● Data provided:
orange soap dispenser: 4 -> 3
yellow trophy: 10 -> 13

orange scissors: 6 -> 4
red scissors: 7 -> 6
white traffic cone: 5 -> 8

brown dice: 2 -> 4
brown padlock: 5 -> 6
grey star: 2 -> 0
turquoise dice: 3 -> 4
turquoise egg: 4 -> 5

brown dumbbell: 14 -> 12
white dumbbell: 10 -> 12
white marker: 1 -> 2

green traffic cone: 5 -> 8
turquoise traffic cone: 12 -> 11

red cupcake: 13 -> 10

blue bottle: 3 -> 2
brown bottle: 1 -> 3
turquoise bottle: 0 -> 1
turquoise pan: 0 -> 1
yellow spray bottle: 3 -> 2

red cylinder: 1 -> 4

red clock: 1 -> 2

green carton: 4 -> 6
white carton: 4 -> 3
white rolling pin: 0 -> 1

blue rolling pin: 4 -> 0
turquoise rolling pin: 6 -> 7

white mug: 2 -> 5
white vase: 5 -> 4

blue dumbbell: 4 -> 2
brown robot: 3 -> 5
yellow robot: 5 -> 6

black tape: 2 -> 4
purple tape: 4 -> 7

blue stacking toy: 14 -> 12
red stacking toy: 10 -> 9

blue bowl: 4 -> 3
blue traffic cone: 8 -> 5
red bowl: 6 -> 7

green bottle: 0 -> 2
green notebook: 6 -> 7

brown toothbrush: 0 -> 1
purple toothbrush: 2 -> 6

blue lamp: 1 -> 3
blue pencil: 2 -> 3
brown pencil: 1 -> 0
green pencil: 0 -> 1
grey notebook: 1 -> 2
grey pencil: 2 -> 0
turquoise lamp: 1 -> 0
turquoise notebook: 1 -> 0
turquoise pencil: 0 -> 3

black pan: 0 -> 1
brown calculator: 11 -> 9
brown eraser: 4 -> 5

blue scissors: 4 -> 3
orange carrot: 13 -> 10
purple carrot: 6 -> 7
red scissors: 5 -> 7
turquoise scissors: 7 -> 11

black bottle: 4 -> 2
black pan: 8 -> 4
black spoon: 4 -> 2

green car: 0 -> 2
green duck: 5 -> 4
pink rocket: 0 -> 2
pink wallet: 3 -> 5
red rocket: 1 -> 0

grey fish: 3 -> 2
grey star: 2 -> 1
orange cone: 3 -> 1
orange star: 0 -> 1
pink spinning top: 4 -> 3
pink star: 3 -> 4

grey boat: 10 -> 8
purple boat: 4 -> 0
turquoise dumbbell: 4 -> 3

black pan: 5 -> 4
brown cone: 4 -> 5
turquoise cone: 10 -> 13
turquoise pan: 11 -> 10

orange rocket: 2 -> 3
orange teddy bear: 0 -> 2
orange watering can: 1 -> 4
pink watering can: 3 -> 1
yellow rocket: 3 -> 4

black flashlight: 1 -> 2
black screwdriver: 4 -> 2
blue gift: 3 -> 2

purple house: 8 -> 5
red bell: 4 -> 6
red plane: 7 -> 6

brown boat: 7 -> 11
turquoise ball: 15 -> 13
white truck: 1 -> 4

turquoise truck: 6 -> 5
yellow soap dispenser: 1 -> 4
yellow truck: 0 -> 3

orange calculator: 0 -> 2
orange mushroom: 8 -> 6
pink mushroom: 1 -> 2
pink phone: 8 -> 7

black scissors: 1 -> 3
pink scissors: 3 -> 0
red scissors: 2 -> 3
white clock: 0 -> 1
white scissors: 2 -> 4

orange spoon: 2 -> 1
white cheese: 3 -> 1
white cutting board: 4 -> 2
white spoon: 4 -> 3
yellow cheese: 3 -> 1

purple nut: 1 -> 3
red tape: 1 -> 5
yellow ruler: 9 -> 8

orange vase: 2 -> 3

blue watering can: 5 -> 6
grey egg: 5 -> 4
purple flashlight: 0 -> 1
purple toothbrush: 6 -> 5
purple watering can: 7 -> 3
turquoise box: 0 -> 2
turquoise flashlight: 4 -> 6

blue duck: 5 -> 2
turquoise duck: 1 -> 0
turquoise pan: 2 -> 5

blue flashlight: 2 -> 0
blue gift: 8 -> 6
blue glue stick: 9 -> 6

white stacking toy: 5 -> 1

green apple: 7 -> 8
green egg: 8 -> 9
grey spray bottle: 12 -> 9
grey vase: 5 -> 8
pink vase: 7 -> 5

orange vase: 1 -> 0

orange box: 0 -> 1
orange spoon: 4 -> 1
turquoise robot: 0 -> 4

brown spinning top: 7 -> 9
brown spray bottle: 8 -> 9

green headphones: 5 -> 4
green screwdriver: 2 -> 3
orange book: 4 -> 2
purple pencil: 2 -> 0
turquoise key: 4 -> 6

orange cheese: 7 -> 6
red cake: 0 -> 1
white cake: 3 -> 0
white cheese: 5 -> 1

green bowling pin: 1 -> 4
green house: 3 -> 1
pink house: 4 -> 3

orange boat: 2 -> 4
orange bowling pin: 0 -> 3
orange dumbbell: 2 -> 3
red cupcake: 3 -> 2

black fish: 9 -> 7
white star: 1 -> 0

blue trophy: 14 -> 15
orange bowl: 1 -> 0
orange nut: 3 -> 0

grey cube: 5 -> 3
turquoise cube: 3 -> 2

● Work instructions:
In the data above, retype exactly and only the lines between the one holding "blue dumbbell: 4 -> 2" and the one holding "black flashlight: 1 -> 2", inclusive.

● Answer for this exercise:
blue dumbbell: 4 -> 2
brown robot: 3 -> 5
yellow robot: 5 -> 6

black tape: 2 -> 4
purple tape: 4 -> 7

blue stacking toy: 14 -> 12
red stacking toy: 10 -> 9

blue bowl: 4 -> 3
blue traffic cone: 8 -> 5
red bowl: 6 -> 7

green bottle: 0 -> 2
green notebook: 6 -> 7

brown toothbrush: 0 -> 1
purple toothbrush: 2 -> 6

blue lamp: 1 -> 3
blue pencil: 2 -> 3
brown pencil: 1 -> 0
green pencil: 0 -> 1
grey notebook: 1 -> 2
grey pencil: 2 -> 0
turquoise lamp: 1 -> 0
turquoise notebook: 1 -> 0
turquoise pencil: 0 -> 3

black pan: 0 -> 1
brown calculator: 11 -> 9
brown eraser: 4 -> 5

blue scissors: 4 -> 3
orange carrot: 13 -> 10
purple carrot: 6 -> 7
red scissors: 5 -> 7
turquoise scissors: 7 -> 11

black bottle: 4 -> 2
black pan: 8 -> 4
black spoon: 4 -> 2

green car: 0 -> 2
green duck: 5 -> 4
pink rocket: 0 -> 2
pink wallet: 3 -> 5
red rocket: 1 -> 0

grey fish: 3 -> 2
grey star: 2 -> 1
orange cone: 3 -> 1
orange star: 0 -> 1
pink spinning top: 4 -> 3
pink star: 3 -> 4

grey boat: 10 -> 8
purple boat: 4 -> 0
turquoise dumbbell: 4 -> 3

black pan: 5 -> 4
brown cone: 4 -> 5
turquoise cone: 10 -> 13
turquoise pan: 11 -> 10

orange rocket: 2 -> 3
orange teddy bear: 0 -> 2
orange watering can: 1 -> 4
pink watering can: 3 -> 1
yellow rocket: 3 -> 4

black flashlight: 1 -> 2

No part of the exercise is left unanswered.